[Opening Record extracts section]

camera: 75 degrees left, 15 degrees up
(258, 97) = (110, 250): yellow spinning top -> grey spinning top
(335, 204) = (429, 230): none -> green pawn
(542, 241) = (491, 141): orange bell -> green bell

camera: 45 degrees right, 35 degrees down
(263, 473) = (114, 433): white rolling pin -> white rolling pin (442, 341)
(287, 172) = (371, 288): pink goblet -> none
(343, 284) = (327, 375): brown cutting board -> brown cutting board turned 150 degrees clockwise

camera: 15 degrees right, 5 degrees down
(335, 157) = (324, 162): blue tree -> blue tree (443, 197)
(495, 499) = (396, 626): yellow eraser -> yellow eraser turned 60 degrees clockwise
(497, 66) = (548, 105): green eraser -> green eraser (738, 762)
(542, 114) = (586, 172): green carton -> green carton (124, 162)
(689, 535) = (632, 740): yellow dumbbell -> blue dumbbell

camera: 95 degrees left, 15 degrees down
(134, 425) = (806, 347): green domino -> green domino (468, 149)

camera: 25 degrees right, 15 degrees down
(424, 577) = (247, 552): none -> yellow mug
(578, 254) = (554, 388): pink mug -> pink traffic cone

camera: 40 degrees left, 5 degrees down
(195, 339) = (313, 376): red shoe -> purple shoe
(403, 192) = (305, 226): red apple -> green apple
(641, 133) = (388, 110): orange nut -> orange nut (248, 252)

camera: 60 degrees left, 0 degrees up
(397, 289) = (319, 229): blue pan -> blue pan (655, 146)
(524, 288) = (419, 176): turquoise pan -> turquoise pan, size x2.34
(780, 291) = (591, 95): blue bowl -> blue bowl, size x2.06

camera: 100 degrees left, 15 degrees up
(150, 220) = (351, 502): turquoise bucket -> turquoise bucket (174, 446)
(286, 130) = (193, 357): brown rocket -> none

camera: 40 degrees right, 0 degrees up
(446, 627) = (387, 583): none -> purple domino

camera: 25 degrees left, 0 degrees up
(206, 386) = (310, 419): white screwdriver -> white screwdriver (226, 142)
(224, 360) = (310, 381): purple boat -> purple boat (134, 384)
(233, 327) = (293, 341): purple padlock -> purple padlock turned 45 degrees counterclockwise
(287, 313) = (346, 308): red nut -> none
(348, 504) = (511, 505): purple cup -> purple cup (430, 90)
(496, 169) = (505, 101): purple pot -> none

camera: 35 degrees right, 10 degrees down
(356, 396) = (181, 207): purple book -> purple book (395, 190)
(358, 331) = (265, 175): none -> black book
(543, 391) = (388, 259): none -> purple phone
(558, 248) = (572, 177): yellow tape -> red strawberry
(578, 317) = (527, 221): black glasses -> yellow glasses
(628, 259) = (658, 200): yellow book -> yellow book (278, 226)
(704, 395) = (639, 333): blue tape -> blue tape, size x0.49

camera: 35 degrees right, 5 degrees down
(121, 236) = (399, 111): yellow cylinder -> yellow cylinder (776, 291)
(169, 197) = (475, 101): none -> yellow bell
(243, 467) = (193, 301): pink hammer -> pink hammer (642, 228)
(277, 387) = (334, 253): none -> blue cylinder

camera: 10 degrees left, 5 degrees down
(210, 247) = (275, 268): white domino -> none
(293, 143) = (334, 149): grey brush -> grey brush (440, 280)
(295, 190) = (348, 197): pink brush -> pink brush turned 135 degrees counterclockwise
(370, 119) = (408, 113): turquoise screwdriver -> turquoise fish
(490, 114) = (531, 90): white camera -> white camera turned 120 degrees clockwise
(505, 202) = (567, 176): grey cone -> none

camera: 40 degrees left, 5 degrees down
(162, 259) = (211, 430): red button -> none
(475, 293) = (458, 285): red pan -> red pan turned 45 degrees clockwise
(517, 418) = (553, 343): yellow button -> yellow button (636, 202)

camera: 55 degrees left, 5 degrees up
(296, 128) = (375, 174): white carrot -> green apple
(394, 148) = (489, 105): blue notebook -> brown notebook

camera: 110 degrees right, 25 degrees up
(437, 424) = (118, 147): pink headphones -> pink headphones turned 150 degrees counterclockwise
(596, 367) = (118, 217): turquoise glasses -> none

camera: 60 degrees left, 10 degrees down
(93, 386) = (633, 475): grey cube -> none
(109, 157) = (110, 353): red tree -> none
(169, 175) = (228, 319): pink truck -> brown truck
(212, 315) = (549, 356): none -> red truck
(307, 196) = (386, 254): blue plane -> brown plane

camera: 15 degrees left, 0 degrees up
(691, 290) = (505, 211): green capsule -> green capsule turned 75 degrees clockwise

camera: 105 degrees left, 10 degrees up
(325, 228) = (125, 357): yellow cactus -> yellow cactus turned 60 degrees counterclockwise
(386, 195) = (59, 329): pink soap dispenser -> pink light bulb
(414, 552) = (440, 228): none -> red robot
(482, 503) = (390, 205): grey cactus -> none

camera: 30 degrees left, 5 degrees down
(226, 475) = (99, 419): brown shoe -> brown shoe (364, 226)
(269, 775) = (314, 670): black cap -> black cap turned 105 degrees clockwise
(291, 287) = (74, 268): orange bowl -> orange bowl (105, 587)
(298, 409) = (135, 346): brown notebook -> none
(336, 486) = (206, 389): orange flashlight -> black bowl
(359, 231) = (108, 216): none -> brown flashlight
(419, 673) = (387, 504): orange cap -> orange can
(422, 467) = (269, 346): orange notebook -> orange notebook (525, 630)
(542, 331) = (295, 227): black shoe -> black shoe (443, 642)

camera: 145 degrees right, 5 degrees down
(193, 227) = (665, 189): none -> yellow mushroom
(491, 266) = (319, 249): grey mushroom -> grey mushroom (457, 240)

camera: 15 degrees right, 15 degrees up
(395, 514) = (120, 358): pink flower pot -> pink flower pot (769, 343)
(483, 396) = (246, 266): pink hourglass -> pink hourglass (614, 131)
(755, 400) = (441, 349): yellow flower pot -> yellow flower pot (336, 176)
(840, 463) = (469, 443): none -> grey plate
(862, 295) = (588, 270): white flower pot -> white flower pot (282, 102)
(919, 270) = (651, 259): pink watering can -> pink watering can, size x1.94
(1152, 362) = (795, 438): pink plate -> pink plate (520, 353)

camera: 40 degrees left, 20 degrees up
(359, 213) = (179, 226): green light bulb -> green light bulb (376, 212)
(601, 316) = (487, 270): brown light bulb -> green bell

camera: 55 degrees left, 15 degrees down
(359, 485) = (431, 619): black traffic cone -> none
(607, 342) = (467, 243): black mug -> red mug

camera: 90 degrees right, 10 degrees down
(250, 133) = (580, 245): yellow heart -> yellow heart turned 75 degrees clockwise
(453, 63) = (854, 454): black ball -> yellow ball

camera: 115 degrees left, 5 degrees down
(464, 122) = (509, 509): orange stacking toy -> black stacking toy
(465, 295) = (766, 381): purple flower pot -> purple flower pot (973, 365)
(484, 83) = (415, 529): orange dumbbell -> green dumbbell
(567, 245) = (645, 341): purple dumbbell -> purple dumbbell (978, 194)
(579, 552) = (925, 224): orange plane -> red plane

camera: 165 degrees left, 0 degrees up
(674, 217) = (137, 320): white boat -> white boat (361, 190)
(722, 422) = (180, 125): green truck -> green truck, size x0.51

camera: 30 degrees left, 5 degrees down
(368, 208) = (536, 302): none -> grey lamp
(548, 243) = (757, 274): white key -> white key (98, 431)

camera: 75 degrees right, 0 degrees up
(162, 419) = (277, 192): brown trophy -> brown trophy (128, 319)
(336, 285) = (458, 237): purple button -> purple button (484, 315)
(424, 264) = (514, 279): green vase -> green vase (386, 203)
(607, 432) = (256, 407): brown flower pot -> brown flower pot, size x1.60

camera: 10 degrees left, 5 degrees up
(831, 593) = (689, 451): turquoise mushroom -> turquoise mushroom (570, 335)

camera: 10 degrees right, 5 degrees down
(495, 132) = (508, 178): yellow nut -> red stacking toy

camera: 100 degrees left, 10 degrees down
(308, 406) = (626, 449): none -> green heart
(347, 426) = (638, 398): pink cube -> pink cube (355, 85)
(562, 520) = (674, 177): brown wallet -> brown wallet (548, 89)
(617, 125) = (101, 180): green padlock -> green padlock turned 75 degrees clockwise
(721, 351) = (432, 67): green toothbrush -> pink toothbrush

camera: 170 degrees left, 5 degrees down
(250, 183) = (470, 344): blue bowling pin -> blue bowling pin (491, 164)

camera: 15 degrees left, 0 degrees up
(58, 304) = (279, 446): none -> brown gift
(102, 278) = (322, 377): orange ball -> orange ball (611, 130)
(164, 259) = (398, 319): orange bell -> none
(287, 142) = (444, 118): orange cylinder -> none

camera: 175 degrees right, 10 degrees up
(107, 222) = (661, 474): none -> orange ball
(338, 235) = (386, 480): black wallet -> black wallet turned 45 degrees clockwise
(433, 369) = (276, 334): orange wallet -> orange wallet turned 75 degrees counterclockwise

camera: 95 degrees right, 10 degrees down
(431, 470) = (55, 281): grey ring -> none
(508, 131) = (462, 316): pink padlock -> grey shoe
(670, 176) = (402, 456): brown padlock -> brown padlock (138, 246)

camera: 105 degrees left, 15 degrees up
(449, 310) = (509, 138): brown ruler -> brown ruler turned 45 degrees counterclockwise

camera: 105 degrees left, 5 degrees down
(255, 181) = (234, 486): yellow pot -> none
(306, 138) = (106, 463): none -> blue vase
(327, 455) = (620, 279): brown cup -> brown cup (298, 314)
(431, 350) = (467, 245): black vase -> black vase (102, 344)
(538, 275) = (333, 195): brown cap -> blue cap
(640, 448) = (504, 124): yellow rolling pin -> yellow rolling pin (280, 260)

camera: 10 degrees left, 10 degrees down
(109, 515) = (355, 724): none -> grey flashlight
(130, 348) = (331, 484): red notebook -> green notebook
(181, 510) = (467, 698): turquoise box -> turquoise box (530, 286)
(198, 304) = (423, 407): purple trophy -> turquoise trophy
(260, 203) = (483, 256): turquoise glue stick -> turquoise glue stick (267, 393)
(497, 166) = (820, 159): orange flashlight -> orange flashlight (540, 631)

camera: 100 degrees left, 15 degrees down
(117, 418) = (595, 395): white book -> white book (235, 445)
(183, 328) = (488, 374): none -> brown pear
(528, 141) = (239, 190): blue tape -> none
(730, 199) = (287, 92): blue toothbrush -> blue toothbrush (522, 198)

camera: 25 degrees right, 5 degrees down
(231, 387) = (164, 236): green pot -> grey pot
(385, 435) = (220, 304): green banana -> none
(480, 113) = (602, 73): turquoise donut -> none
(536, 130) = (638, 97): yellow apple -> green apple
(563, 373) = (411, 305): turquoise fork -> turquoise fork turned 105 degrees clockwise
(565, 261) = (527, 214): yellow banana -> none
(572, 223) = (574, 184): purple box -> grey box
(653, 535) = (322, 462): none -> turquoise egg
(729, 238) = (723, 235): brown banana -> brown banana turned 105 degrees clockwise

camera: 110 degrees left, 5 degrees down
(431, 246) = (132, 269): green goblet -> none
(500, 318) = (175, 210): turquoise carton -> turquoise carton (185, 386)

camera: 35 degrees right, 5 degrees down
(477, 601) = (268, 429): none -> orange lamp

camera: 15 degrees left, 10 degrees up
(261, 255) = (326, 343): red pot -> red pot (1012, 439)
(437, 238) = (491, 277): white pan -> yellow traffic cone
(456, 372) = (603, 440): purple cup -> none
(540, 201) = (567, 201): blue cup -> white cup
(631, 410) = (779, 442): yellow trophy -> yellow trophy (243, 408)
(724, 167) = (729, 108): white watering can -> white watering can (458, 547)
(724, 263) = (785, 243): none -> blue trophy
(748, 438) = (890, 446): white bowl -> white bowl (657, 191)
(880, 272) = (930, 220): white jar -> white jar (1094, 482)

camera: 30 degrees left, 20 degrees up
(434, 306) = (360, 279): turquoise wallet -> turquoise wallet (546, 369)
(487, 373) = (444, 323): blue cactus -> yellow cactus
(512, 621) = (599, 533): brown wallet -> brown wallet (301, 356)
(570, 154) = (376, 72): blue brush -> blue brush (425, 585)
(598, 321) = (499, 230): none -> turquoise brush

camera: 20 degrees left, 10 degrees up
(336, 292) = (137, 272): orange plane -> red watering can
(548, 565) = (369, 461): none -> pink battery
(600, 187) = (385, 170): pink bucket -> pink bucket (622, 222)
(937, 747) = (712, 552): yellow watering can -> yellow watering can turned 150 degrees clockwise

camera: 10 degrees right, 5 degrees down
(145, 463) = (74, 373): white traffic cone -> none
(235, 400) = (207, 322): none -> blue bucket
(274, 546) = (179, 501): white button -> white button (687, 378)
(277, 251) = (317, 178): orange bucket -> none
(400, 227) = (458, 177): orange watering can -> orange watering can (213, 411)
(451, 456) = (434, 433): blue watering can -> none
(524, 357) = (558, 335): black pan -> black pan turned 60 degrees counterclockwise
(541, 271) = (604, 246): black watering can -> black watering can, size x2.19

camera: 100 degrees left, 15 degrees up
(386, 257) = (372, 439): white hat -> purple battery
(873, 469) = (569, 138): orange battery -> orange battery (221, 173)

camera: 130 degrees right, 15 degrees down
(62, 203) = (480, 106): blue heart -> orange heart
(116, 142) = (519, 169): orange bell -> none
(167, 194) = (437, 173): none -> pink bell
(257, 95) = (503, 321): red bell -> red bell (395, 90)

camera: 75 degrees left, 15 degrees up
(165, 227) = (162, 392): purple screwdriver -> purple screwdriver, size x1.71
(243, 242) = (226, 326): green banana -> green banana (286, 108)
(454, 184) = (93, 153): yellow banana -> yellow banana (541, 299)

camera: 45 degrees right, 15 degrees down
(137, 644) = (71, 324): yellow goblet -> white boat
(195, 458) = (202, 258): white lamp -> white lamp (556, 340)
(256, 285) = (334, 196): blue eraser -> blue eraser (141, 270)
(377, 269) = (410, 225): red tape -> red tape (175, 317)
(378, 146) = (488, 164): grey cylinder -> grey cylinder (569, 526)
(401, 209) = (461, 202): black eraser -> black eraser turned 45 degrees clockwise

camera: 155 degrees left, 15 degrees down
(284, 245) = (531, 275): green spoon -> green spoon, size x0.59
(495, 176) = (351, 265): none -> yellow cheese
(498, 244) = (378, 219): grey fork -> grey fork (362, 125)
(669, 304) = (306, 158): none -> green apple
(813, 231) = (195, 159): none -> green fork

[Closing Record extracts section]

• [Problem to work on]:
Copy only this part of the entries above: the line with "(674, 217) = (137, 320): white", the line with "(368, 208) = (536, 302): none -> grey lamp", and the lines between, all exactly as written.

• [Solution to the exercise]:
(674, 217) = (137, 320): white boat -> white boat (361, 190)
(722, 422) = (180, 125): green truck -> green truck, size x0.51

camera: 30 degrees left, 5 degrees down
(368, 208) = (536, 302): none -> grey lamp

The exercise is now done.